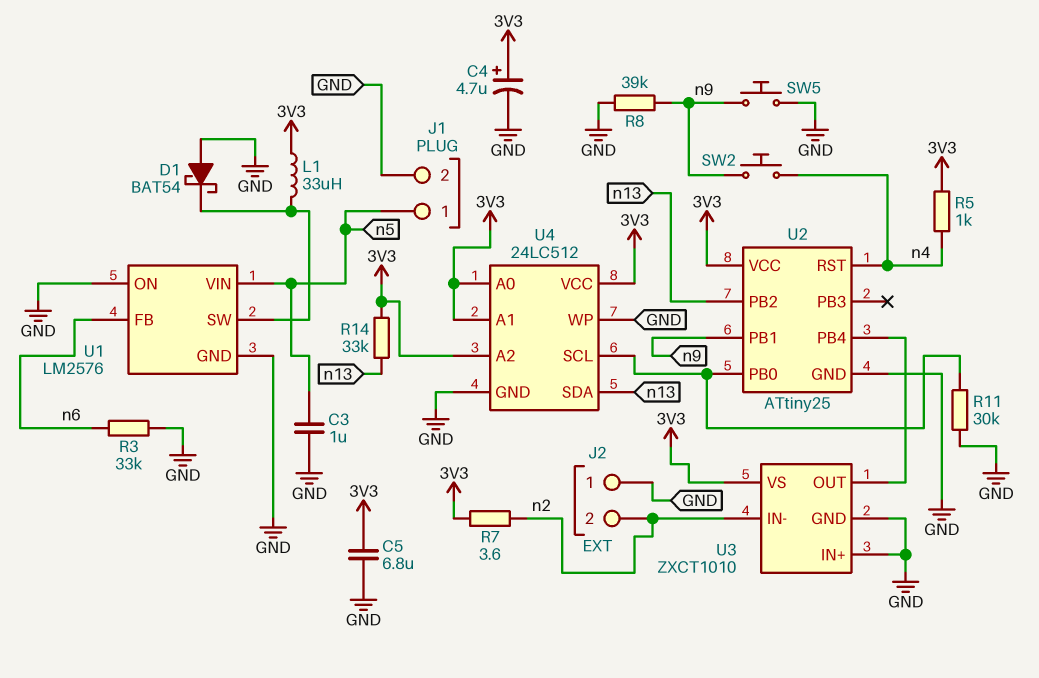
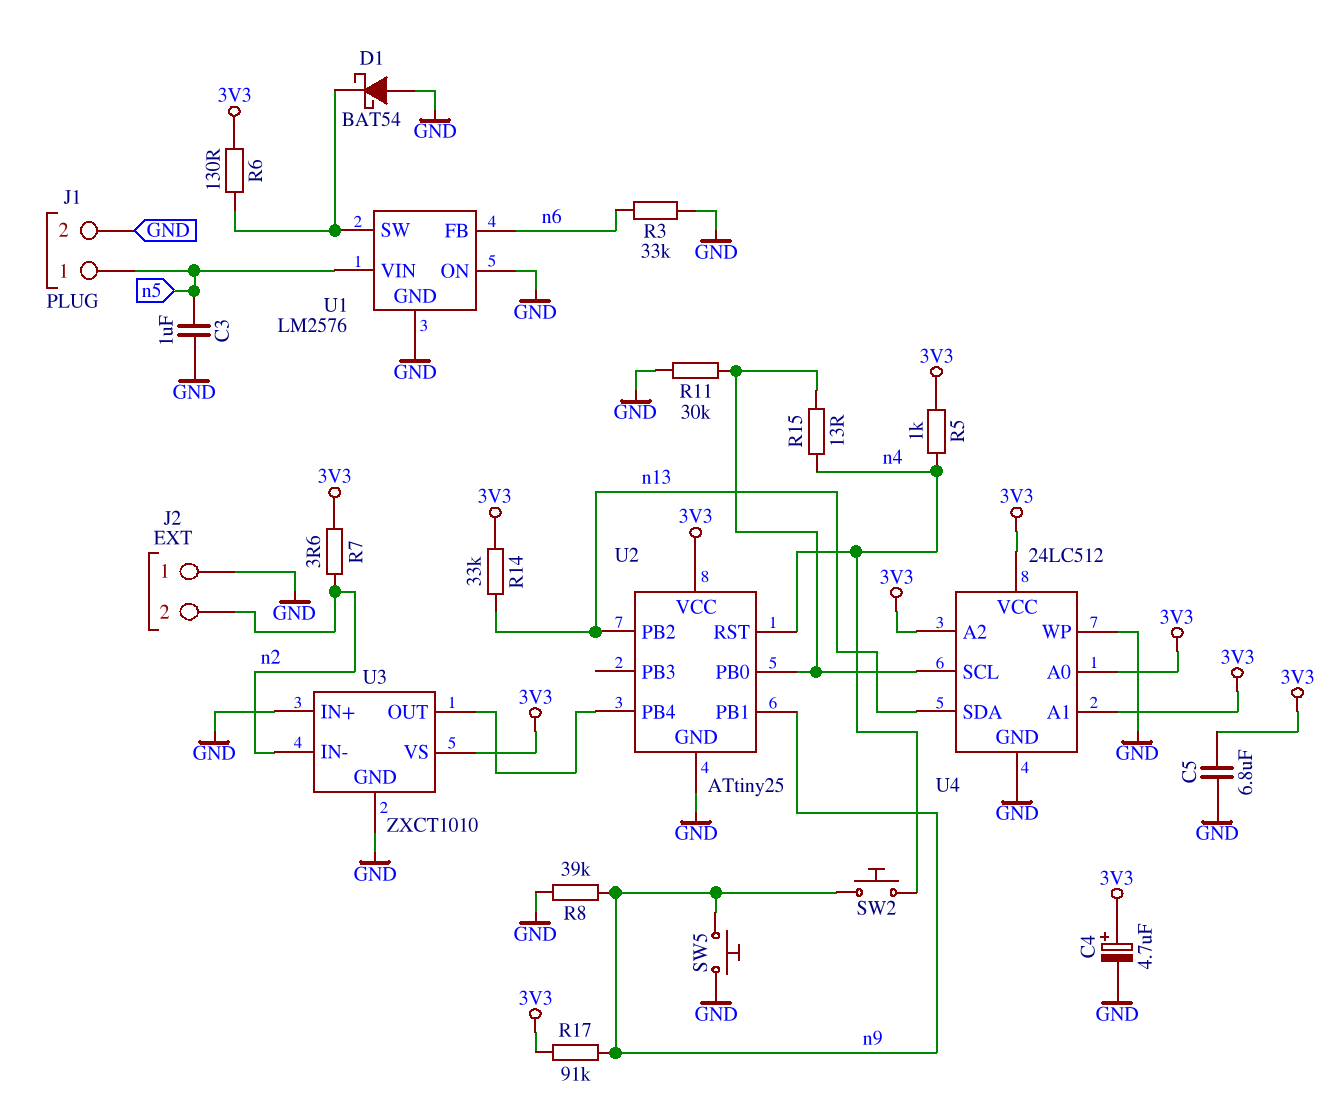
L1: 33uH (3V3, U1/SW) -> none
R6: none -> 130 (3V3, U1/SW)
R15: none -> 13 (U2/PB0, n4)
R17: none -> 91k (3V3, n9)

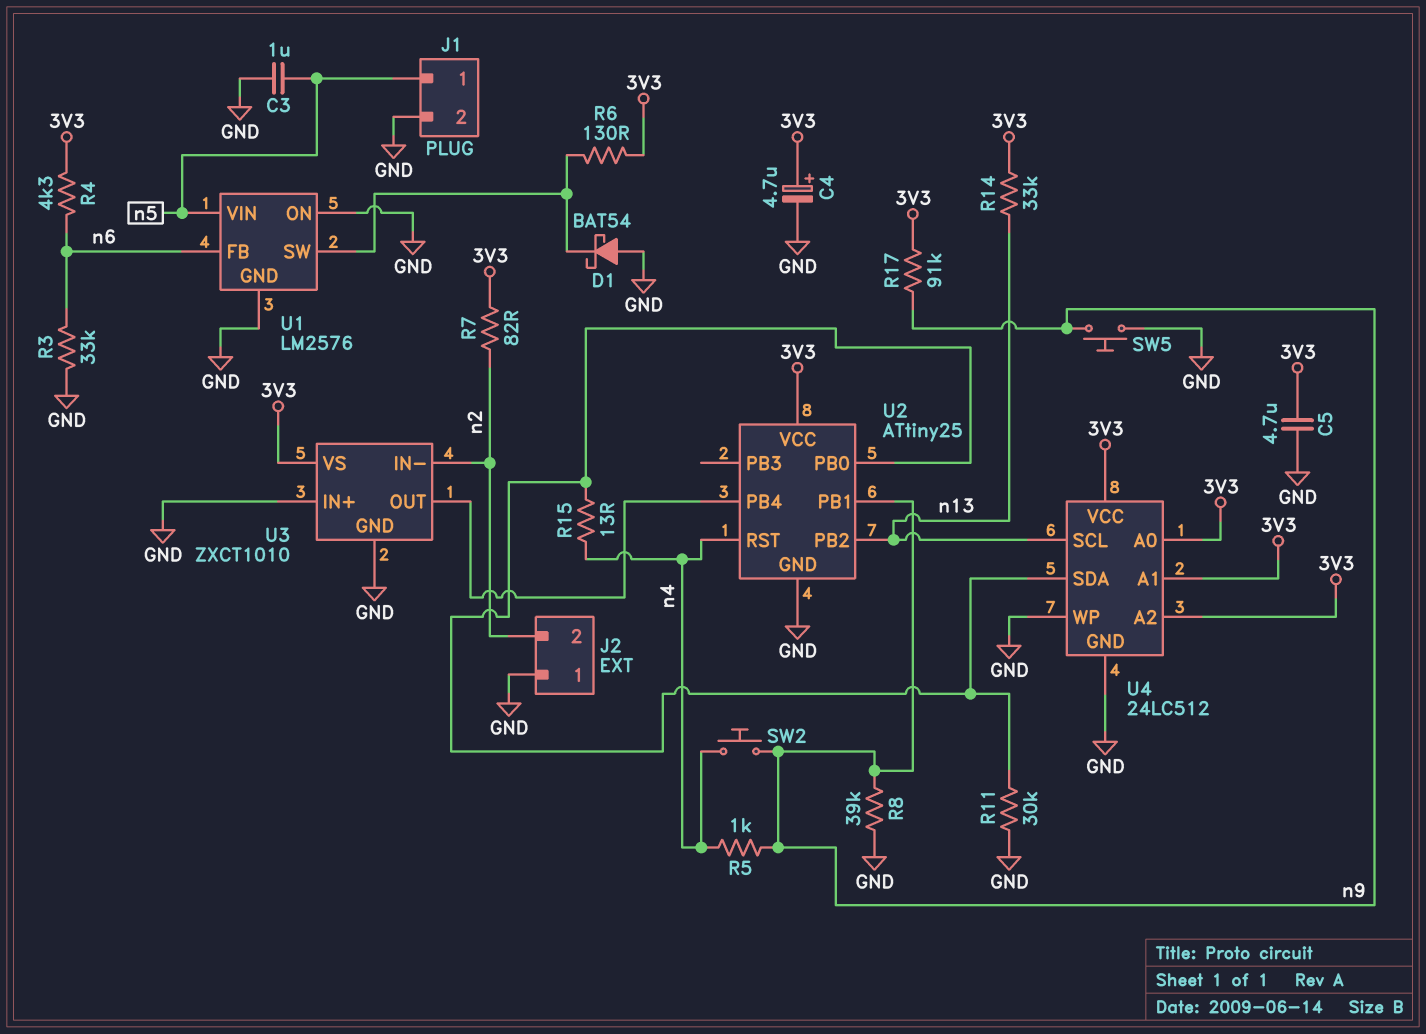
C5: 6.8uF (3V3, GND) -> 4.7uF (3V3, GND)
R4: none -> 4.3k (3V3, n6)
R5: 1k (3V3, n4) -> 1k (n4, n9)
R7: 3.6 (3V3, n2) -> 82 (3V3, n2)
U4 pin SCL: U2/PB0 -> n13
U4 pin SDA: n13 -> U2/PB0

---

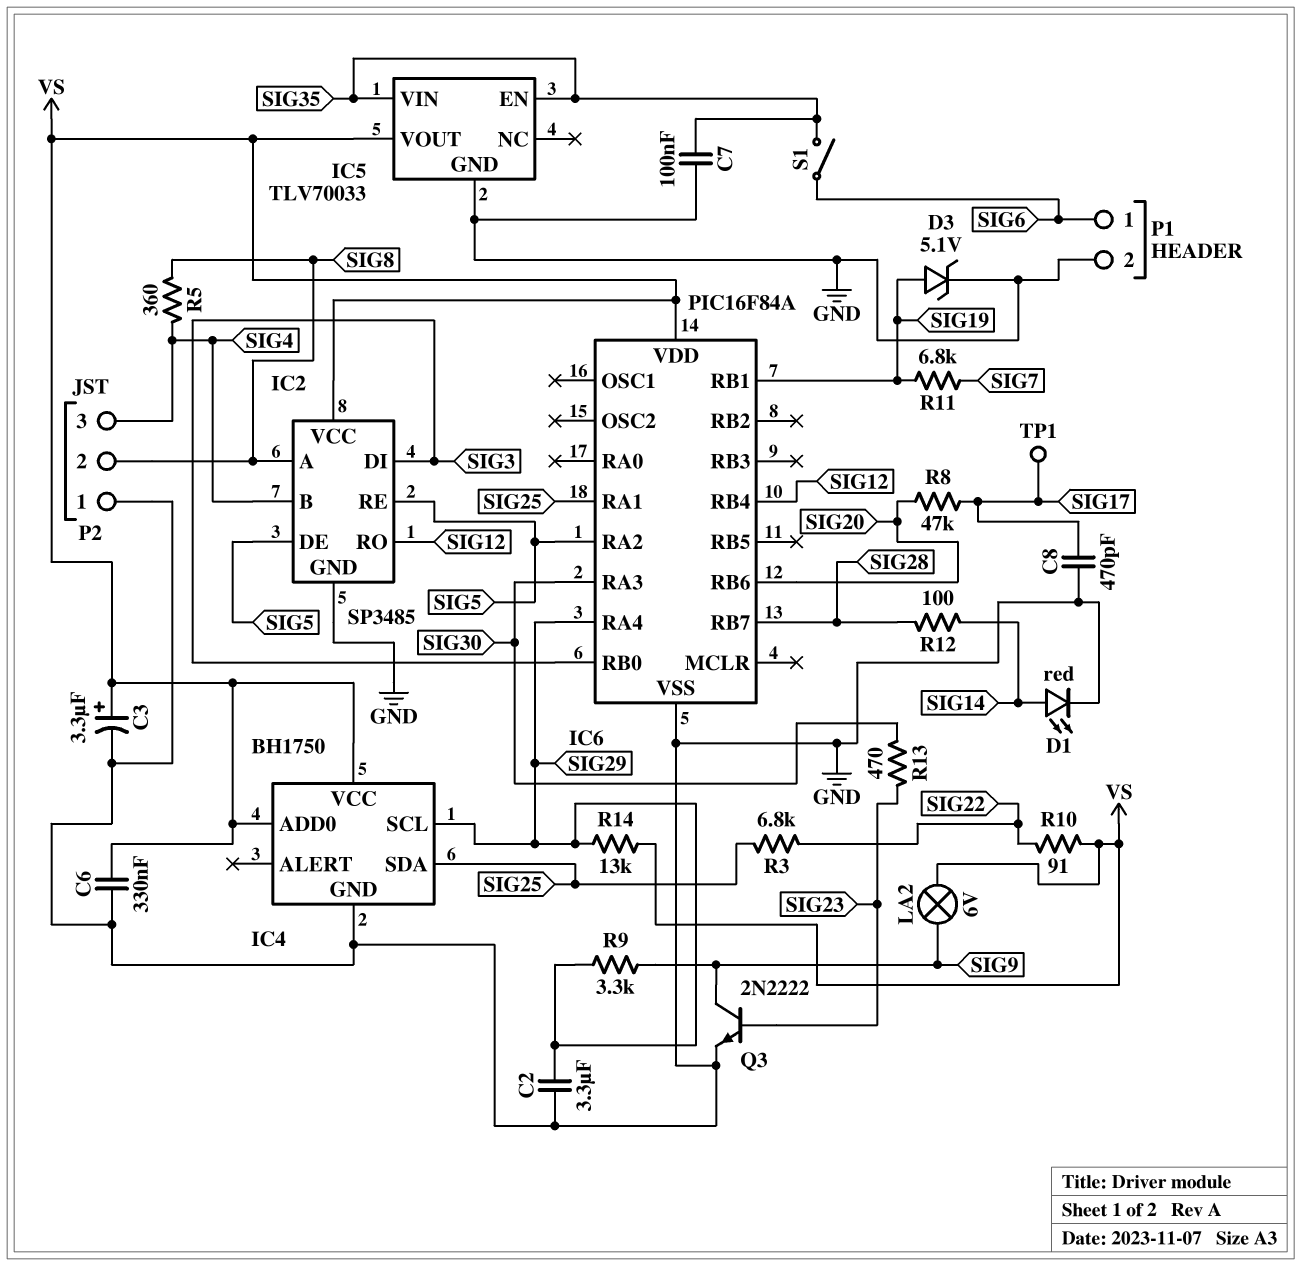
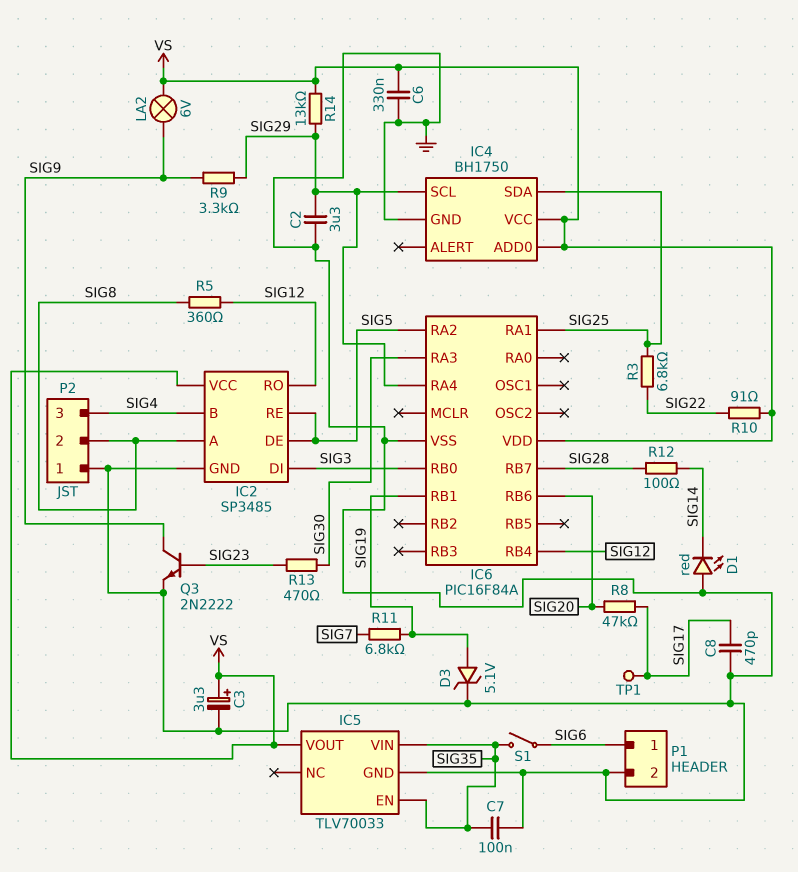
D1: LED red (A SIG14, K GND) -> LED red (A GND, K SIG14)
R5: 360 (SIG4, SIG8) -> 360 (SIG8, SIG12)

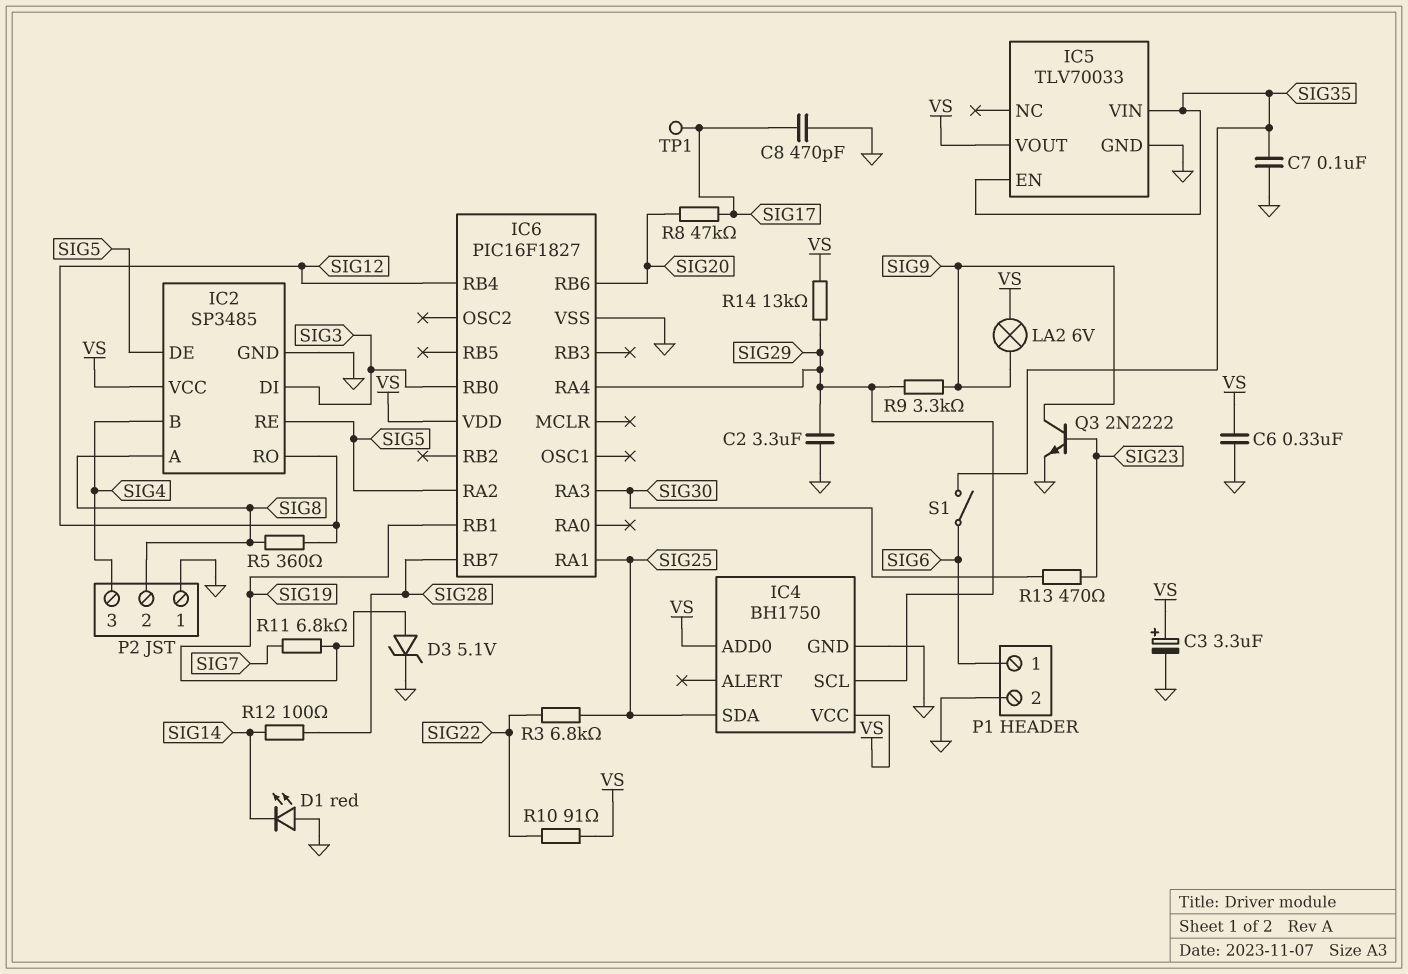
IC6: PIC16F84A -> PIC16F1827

*Work request:* If a line in the records contains the word "none", copy it.

*Task output:*
L1: 33uH (3V3, U1/SW) -> none
R6: none -> 130 (3V3, U1/SW)
R15: none -> 13 (U2/PB0, n4)
R17: none -> 91k (3V3, n9)
R4: none -> 4.3k (3V3, n6)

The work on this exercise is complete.